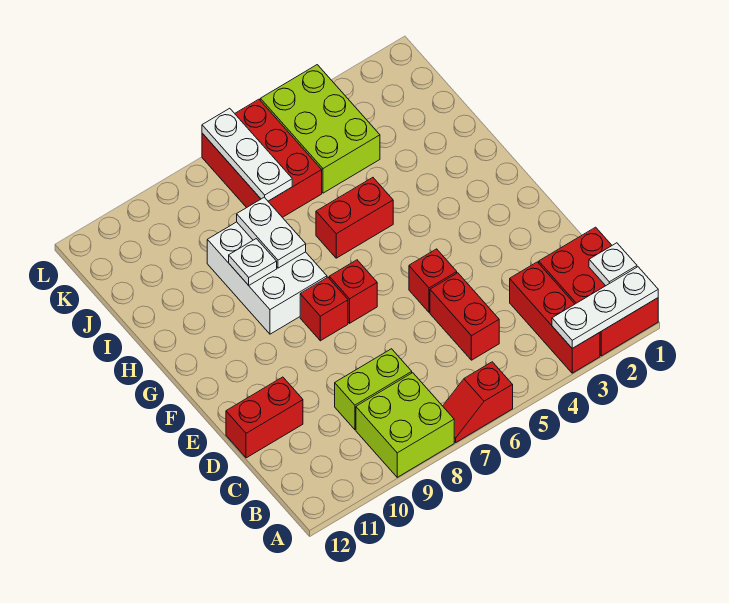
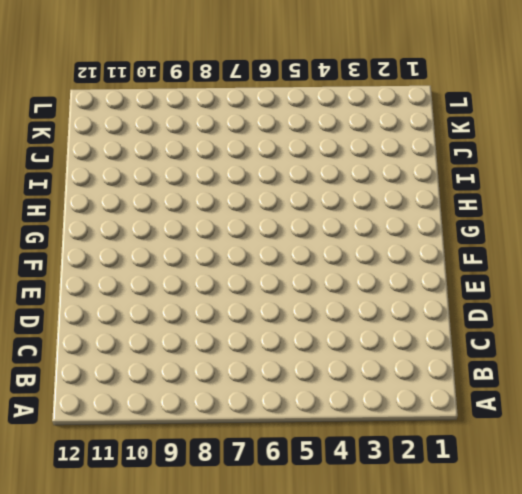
none -> red brick A1:C2 level 1
none -> red brick A3:C3 level 1
none -> red slope A6:A7 level 1 top 6

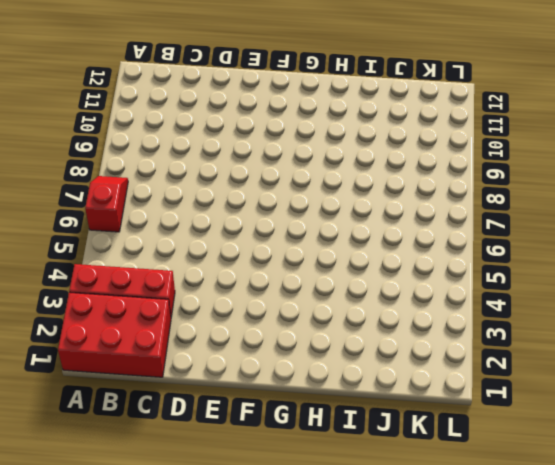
none -> lime brick A8:B9 level 1
none -> red brick C5:D5 level 1
none -> lime brick C8:C9 level 1

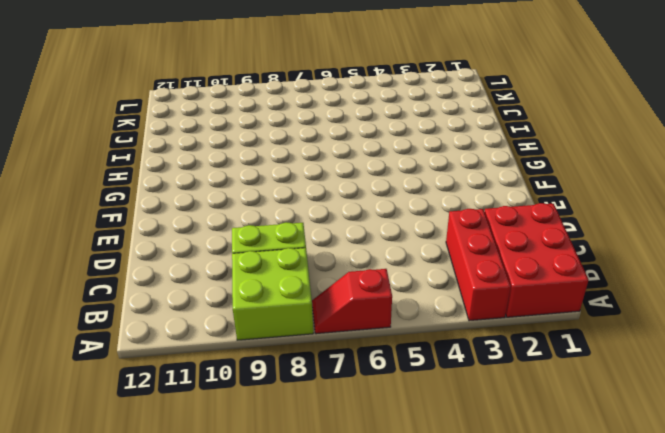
none -> red brick C5:D5 level 1
none -> red brick D11:D12 level 1
none -> red brick E5 level 1

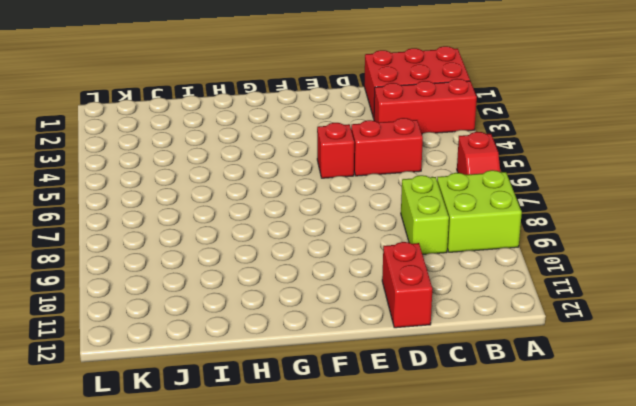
none -> red brick F7 level 1
none -> red brick F8 level 1
none -> white brick G8:I9 level 1

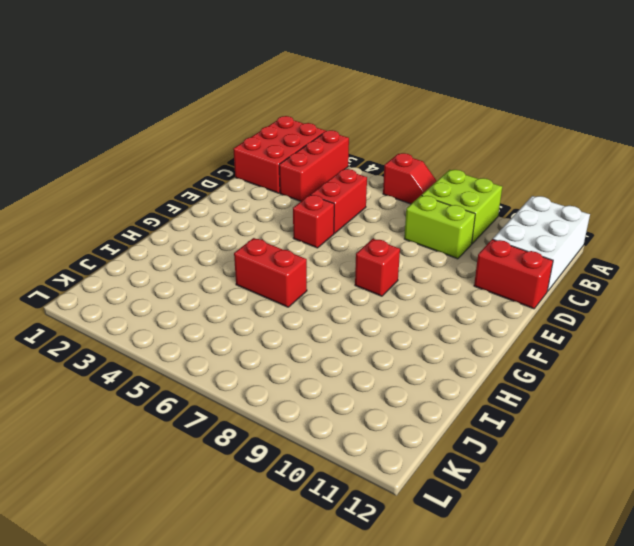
white brick A11:C12 level 1 -> white brick G8:I9 level 1
none -> red brick F7 level 1
none -> lime brick J4:L5 level 1
none -> red brick J6:L7 level 1

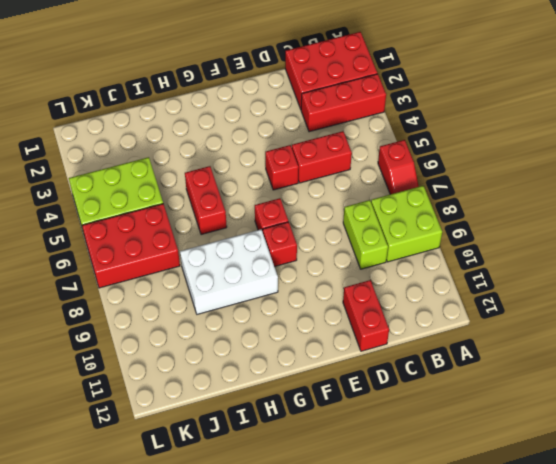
none -> white plate A1:A3 level 2
none -> white plate B1 level 2
none -> white plate H8:I8 level 2

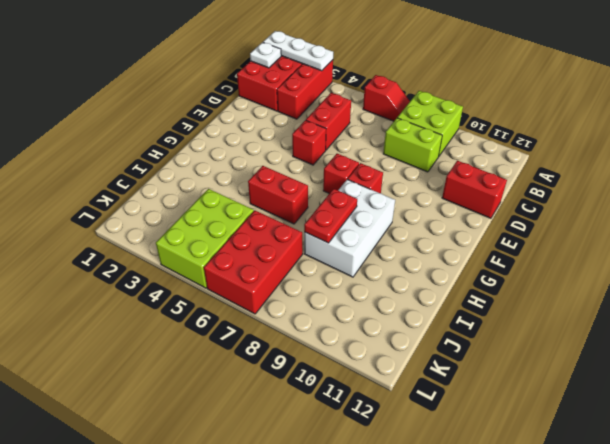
red plate H8:I8 level 2 -> white plate H8:I8 level 2
none -> white plate H9 level 2
none -> white plate J7:L7 level 2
- - - - -
The problem: No pictures belong in the answer, only the lines from the top of the listing through the line containing "none -> red brick E5 level 1", repeated word for word.

Output for this exercise:
none -> red brick A1:C2 level 1
none -> red brick A3:C3 level 1
none -> red slope A6:A7 level 1 top 6

none -> lime brick A8:B9 level 1
none -> red brick C5:D5 level 1
none -> lime brick C8:C9 level 1

none -> red brick C5:D5 level 1
none -> red brick D11:D12 level 1
none -> red brick E5 level 1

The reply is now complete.